* HOW TO COMPLETE THIS TASK:
Only one span belongs in the answer: the line holding "D1: diode US1M" through the last line of the entries below, retyped exactly.

* SUPPLIED DATA:
#####
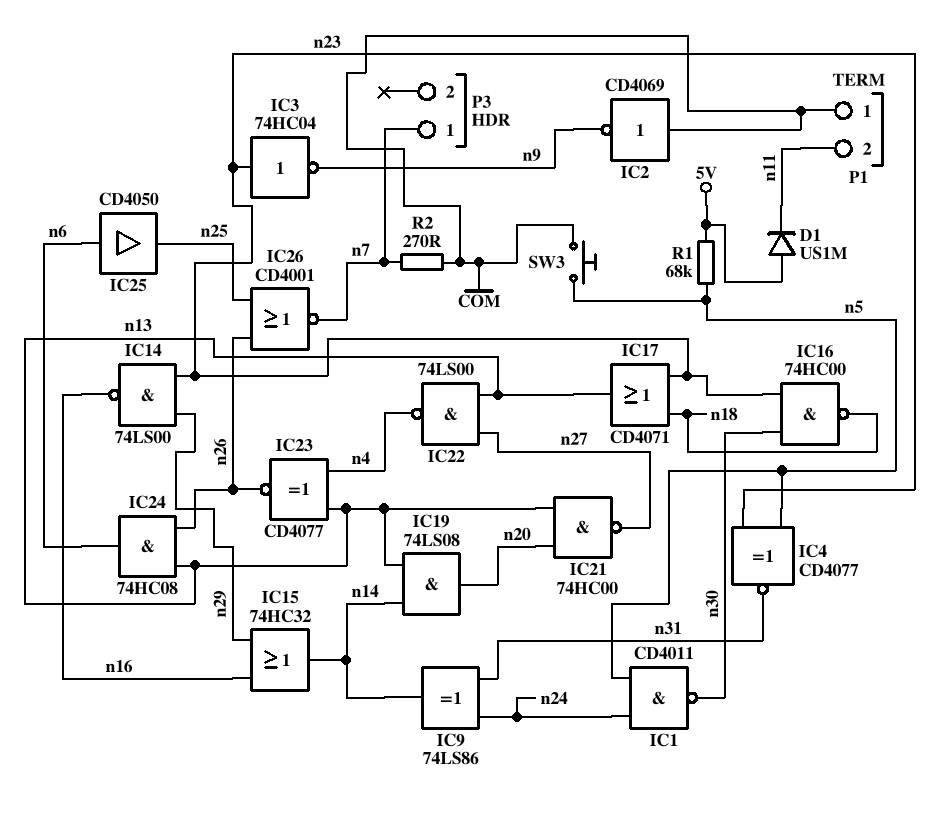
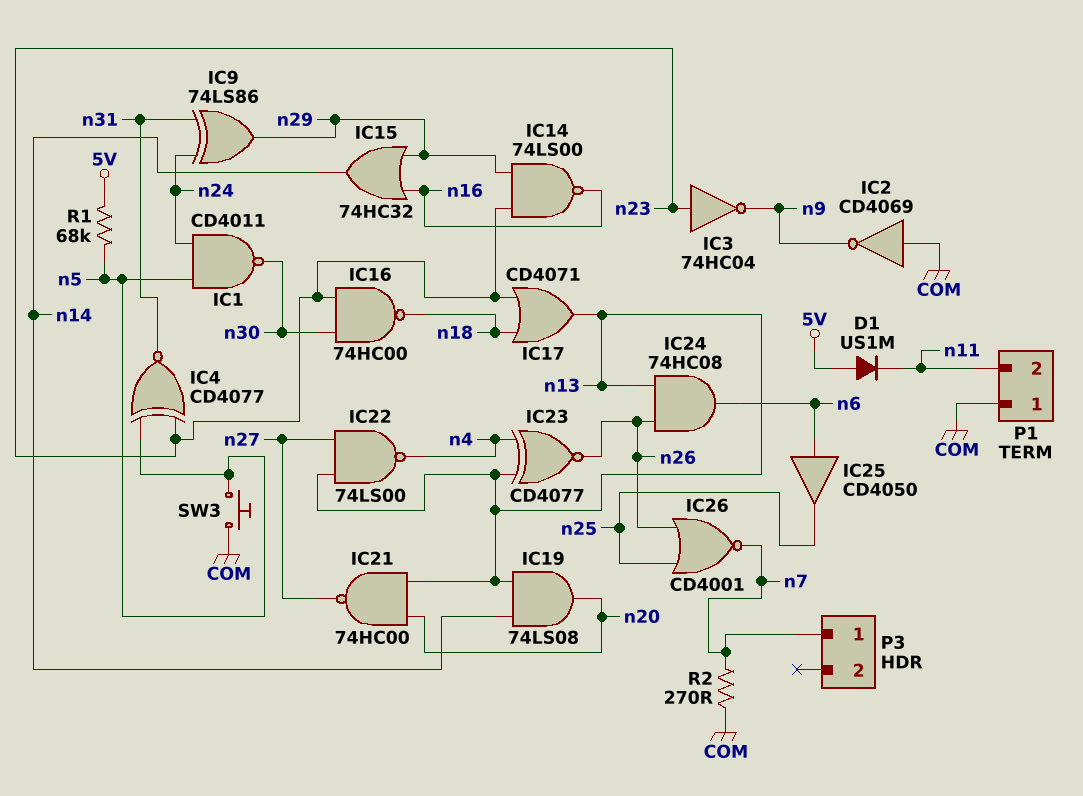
IC9: XOR 74LS86 (in n24, in n31, out n14) -> XOR 74LS86 (in n24, in n31, out n29)

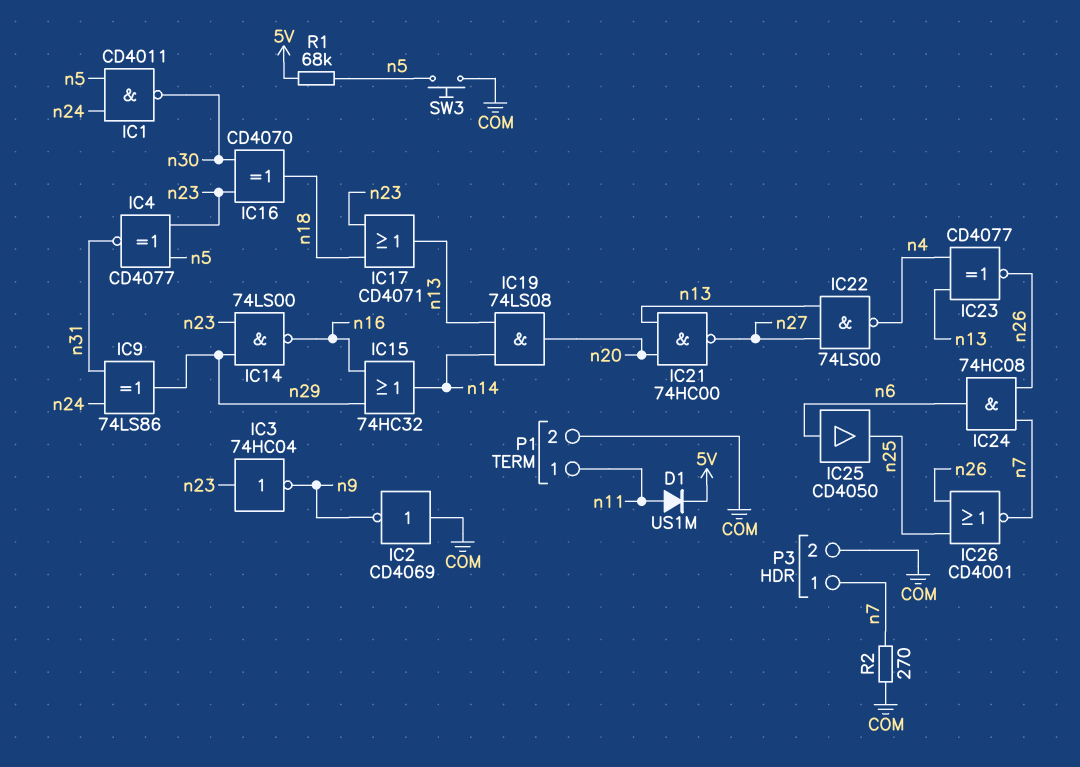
D1: diode US1M (A 5V, K n11) -> diode US1M (A n11, K 5V)
IC16: NAND 74HC00 (in n23, in n30, out n18) -> XOR CD4070 (in n23, in n30, out n18)
IC24: AND 74HC08 (in n13, in n26, out n6) -> AND 74HC08 (in n7, in n26, out n6)
P1 pin 1: COM -> n11
P1 pin 2: n11 -> COM
P3 pin 2: none -> COM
#####
* TASK RESULT:
D1: diode US1M (A 5V, K n11) -> diode US1M (A n11, K 5V)
IC16: NAND 74HC00 (in n23, in n30, out n18) -> XOR CD4070 (in n23, in n30, out n18)
IC24: AND 74HC08 (in n13, in n26, out n6) -> AND 74HC08 (in n7, in n26, out n6)
P1 pin 1: COM -> n11
P1 pin 2: n11 -> COM
P3 pin 2: none -> COM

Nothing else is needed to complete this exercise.